* Given exercise *
Turn the data below into a numbered list with one line per item, leaving out the blank lines.

* Given records *
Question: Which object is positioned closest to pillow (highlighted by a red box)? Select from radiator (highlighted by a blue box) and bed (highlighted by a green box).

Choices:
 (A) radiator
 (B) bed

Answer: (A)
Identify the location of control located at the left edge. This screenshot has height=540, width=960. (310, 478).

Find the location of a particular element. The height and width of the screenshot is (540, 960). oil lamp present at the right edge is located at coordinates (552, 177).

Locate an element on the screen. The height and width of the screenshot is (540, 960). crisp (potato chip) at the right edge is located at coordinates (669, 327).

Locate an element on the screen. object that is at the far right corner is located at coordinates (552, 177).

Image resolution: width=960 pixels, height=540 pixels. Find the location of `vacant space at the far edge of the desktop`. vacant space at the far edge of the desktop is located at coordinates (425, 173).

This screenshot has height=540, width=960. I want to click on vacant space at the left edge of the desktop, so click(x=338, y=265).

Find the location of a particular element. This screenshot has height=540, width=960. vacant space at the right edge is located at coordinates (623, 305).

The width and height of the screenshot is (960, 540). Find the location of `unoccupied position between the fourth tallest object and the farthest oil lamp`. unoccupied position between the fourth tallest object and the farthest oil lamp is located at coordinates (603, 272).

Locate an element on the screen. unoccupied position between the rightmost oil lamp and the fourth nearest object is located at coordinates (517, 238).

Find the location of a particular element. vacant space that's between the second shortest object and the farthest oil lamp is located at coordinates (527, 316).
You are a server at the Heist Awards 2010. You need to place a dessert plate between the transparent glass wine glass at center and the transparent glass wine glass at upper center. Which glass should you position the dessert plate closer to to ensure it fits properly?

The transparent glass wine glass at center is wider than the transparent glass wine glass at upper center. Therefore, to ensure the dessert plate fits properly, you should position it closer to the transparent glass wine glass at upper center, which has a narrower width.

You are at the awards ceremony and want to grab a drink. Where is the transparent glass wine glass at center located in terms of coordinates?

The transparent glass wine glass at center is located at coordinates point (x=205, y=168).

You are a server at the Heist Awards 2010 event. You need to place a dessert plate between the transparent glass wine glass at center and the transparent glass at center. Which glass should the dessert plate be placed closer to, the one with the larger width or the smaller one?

* Exercise response *
1. Question: Which object is positioned closest to pillow (highlighted by a red box)? Select from radiator (highlighted by a blue box) and bed (highlighted by a green box).
2. Choices:
3.  (A) radiator
4.  (B) bed
5. Answer: (A)
6. Identify the location of control located at the left edge. This screenshot has height=540, width=960. (310, 478).
7. Find the location of a particular element. The height and width of the screenshot is (540, 960). oil lamp present at the right edge is located at coordinates (552, 177).
8. Locate an element on the screen. The height and width of the screenshot is (540, 960). crisp (potato chip) at the right edge is located at coordinates (669, 327).
9. Locate an element on the screen. object that is at the far right corner is located at coordinates (552, 177).
10. Image resolution: width=960 pixels, height=540 pixels. Find the location of `vacant space at the far edge of the desktop`. vacant space at the far edge of the desktop is located at coordinates (425, 173).
11. This screenshot has height=540, width=960. I want to click on vacant space at the left edge of the desktop, so click(x=338, y=265).
12. Find the location of a particular element. This screenshot has height=540, width=960. vacant space at the right edge is located at coordinates (623, 305).
13. The width and height of the screenshot is (960, 540). Find the location of `unoccupied position between the fourth tallest object and the farthest oil lamp`. unoccupied position between the fourth tallest object and the farthest oil lamp is located at coordinates (603, 272).
14. Locate an element on the screen. unoccupied position between the rightmost oil lamp and the fourth nearest object is located at coordinates (517, 238).
15. Find the location of a particular element. vacant space that's between the second shortest object and the farthest oil lamp is located at coordinates (527, 316).
16. You are a server at the Heist Awards 2010. You need to place a dessert plate between the transparent glass wine glass at center and the transparent glass wine glass at upper center. Which glass should you position the dessert plate closer to to ensure it fits properly?
17. The transparent glass wine glass at center is wider than the transparent glass wine glass at upper center. Therefore, to ensure the dessert plate fits properly, you should position it closer to the transparent glass wine glass at upper center, which has a narrower width.
18. You are at the awards ceremony and want to grab a drink. Where is the transparent glass wine glass at center located in terms of coordinates?
19. The transparent glass wine glass at center is located at coordinates point (x=205, y=168).
20. You are a server at the Heist Awards 2010 event. You need to place a dessert plate between the transparent glass wine glass at center and the transparent glass at center. Which glass should the dessert plate be placed closer to, the one with the larger width or the smaller one?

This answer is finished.